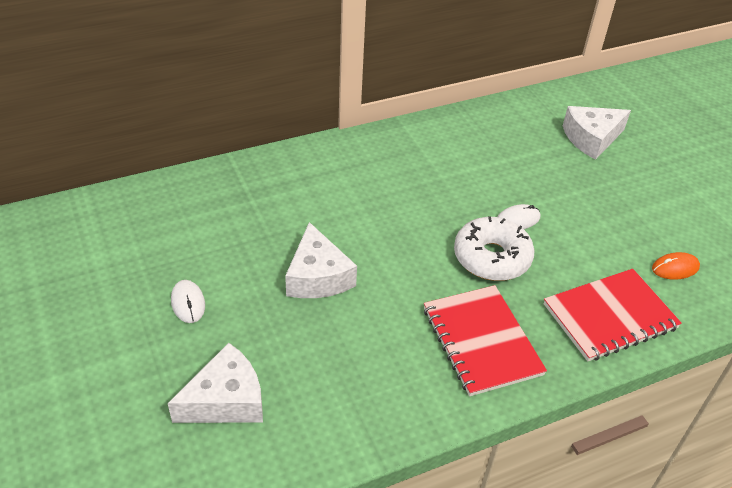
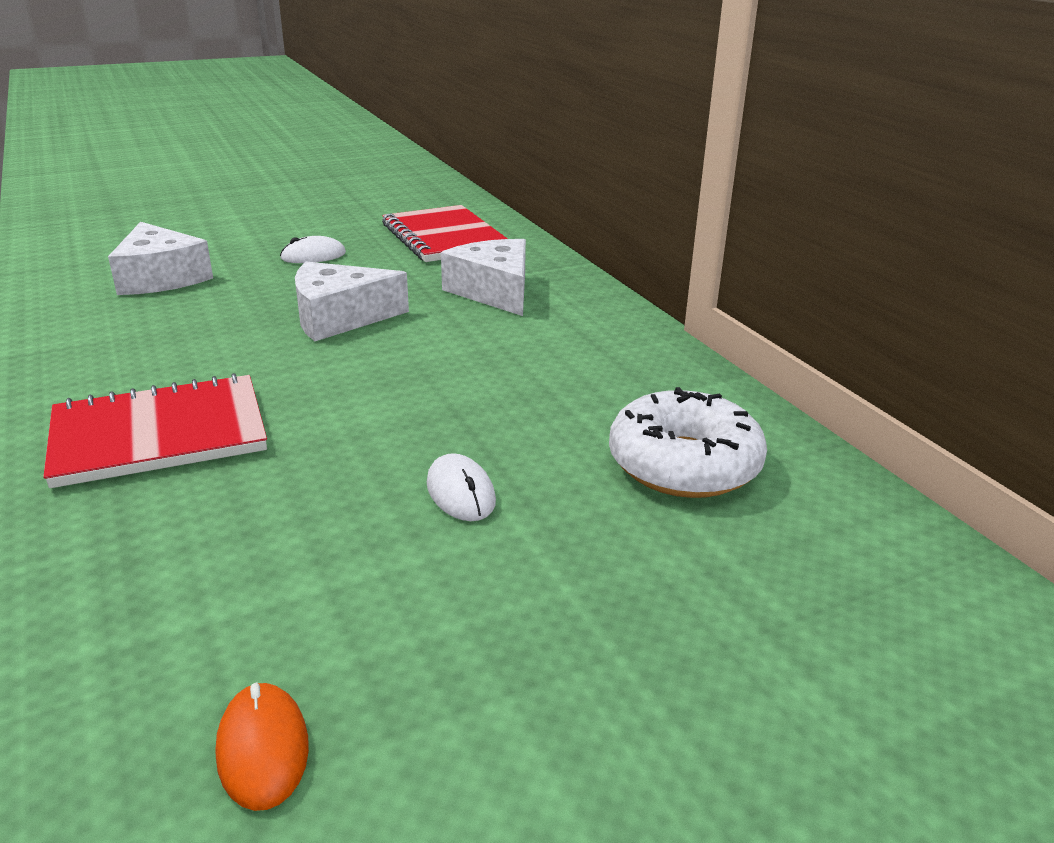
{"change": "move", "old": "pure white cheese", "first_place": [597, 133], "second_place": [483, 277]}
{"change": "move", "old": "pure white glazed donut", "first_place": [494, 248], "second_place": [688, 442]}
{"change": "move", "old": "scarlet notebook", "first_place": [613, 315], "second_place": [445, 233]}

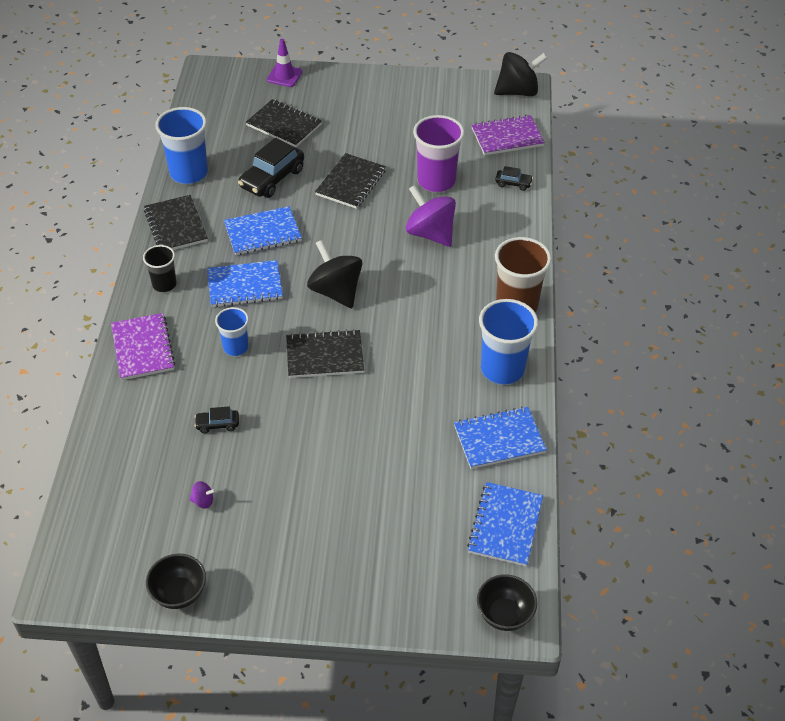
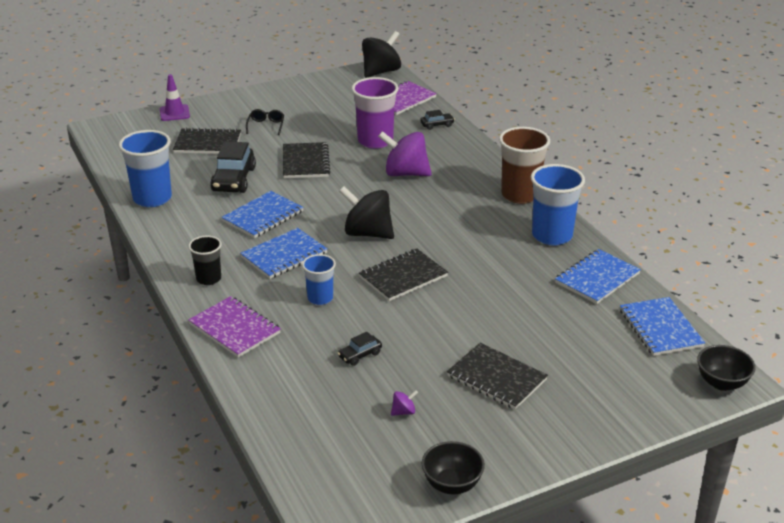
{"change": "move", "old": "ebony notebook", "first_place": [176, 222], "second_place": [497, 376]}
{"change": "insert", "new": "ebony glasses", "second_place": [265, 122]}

# [What is expected]
Copy each line containing the word "pure" from the data.

# [Solution]
{"change": "move", "old": "pure white cheese", "first_place": [597, 133], "second_place": [483, 277]}
{"change": "move", "old": "pure white glazed donut", "first_place": [494, 248], "second_place": [688, 442]}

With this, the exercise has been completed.